*** Begin section ***

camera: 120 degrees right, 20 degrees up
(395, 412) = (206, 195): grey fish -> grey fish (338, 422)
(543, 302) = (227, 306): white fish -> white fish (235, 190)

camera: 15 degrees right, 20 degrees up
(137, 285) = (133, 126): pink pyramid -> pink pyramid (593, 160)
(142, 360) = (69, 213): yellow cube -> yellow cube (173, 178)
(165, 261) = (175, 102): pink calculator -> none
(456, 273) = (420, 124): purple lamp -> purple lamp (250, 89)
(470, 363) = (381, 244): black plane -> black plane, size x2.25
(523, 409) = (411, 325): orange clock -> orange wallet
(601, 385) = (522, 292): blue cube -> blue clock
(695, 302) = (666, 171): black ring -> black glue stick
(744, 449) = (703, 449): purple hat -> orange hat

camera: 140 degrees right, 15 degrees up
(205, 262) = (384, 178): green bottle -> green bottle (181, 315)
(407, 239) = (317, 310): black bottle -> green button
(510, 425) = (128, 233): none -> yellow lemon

*** End section ***
*** Begin section ***

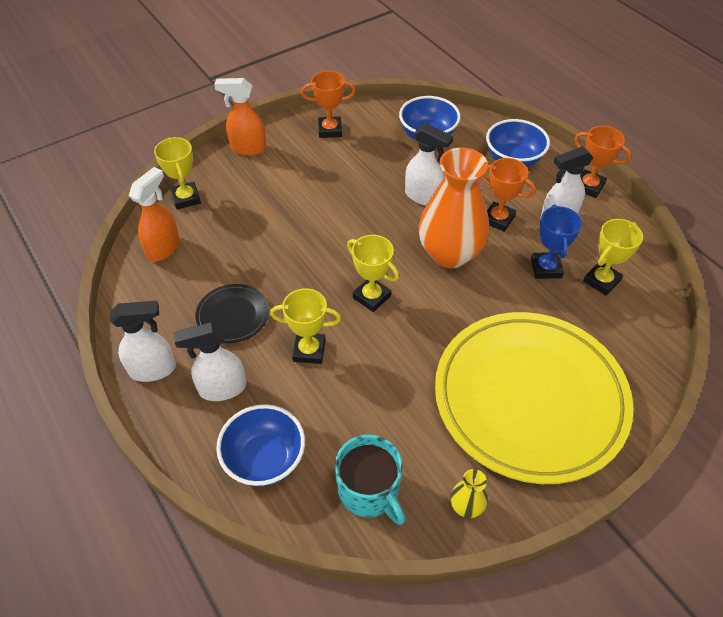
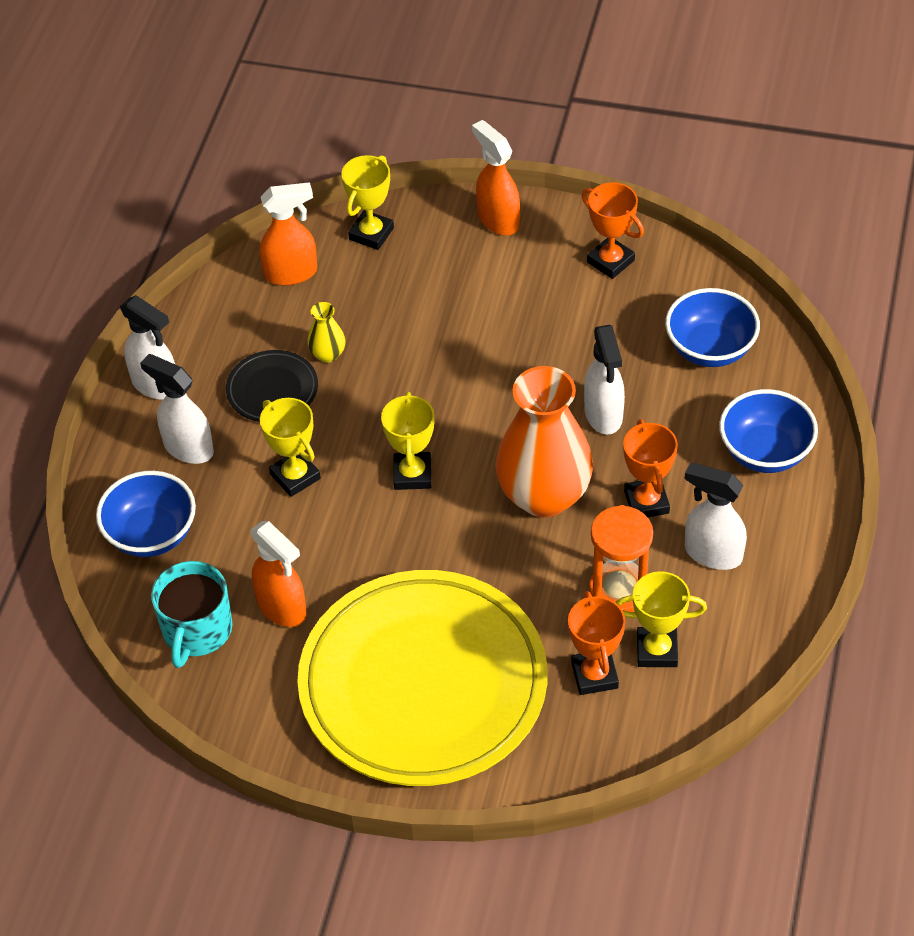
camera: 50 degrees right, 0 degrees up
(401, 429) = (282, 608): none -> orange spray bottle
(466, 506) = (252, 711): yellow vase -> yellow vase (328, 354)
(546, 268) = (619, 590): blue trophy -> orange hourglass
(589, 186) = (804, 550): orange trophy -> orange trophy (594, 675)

*** End section ***

◆ Aim of the exercise
Set down, unchanged, only those lines above that fall between the line with "(523, 409) = (411, 325): orange" and the line with "(510, 425) = (128, 233): none -> yellow lemon", the two end lines included.

◆ Answer section
(523, 409) = (411, 325): orange clock -> orange wallet
(601, 385) = (522, 292): blue cube -> blue clock
(695, 302) = (666, 171): black ring -> black glue stick
(744, 449) = (703, 449): purple hat -> orange hat

camera: 140 degrees right, 15 degrees up
(205, 262) = (384, 178): green bottle -> green bottle (181, 315)
(407, 239) = (317, 310): black bottle -> green button
(510, 425) = (128, 233): none -> yellow lemon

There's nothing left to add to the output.